§ Work item: Repeat exactly, and nothing more, the lines from the one that includes "red marker: 5 -> 4" through the final line of the entries; skip the pictures.

§ Records:
== Segment start ==

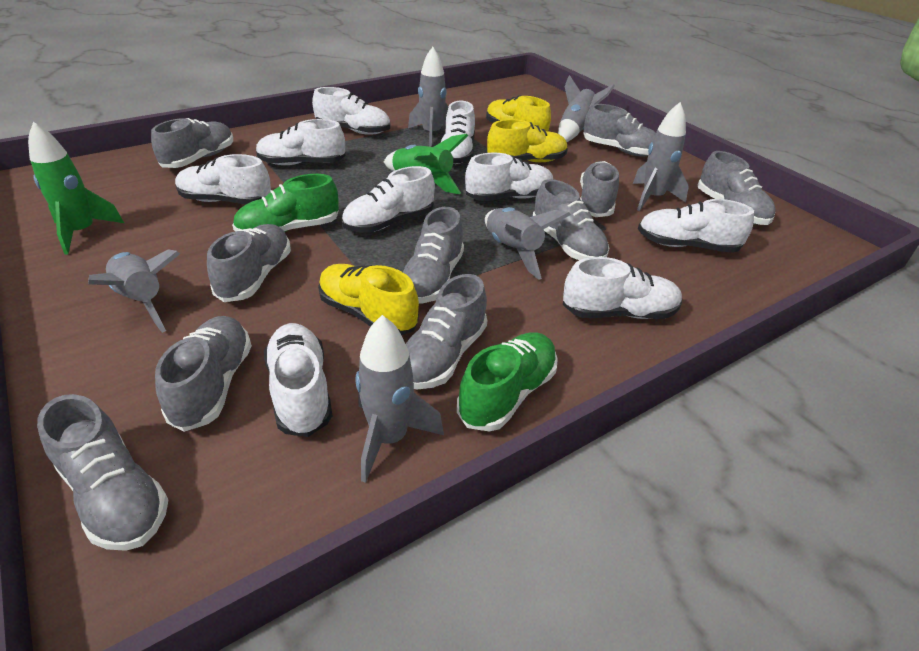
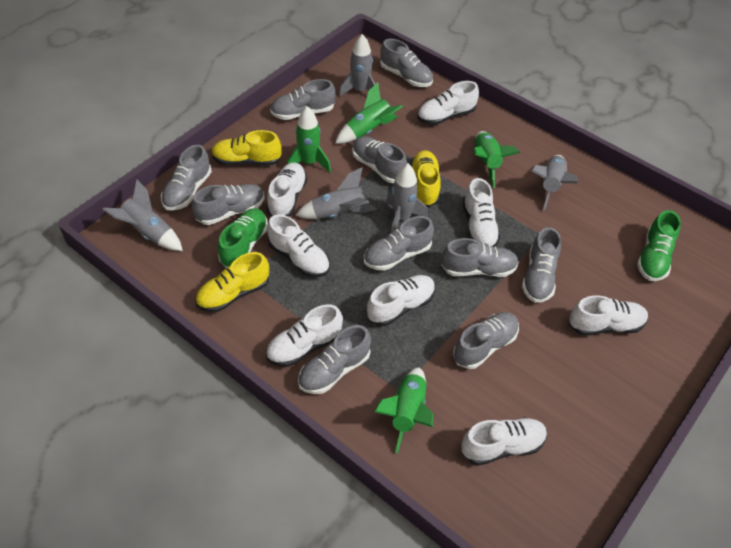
green rocket: 2 -> 4
grey rocket: 6 -> 5
white shoe: 9 -> 8

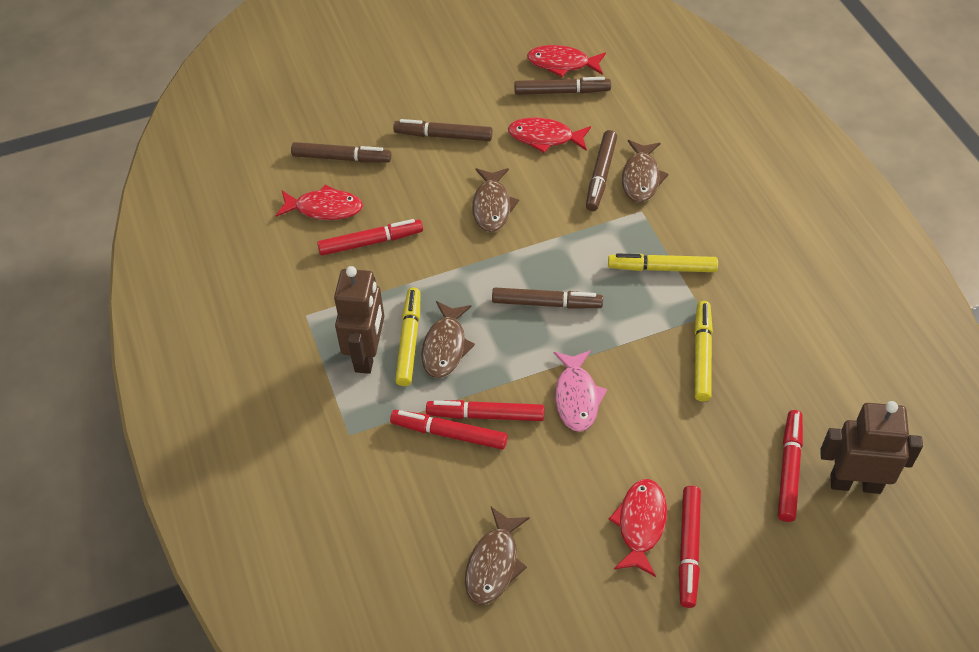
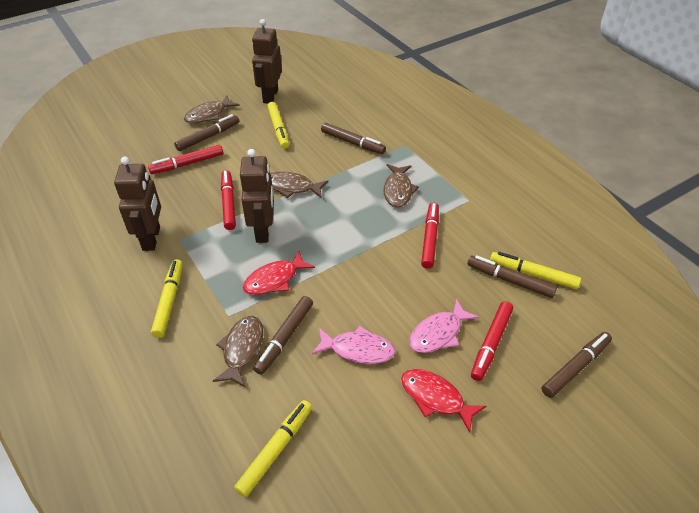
brown robot: 2 -> 3
pink fish: 1 -> 2
red fish: 4 -> 2
red marker: 5 -> 4
yellow marker: 3 -> 4

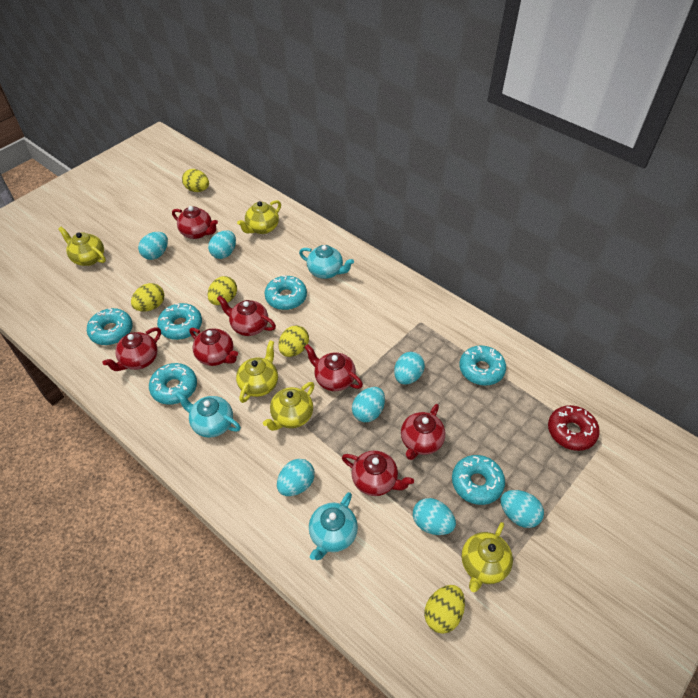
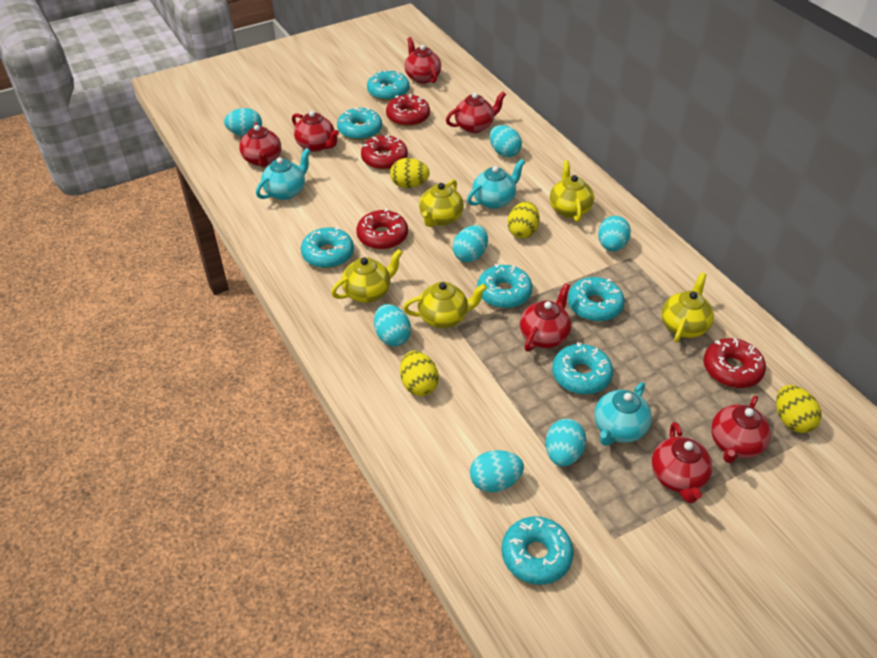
red donut: 1 -> 4
turquoise donut: 6 -> 7
yellow egg: 5 -> 4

== Segment end ==

§ Finished exercise:
red marker: 5 -> 4
yellow marker: 3 -> 4

red donut: 1 -> 4
turquoise donut: 6 -> 7
yellow egg: 5 -> 4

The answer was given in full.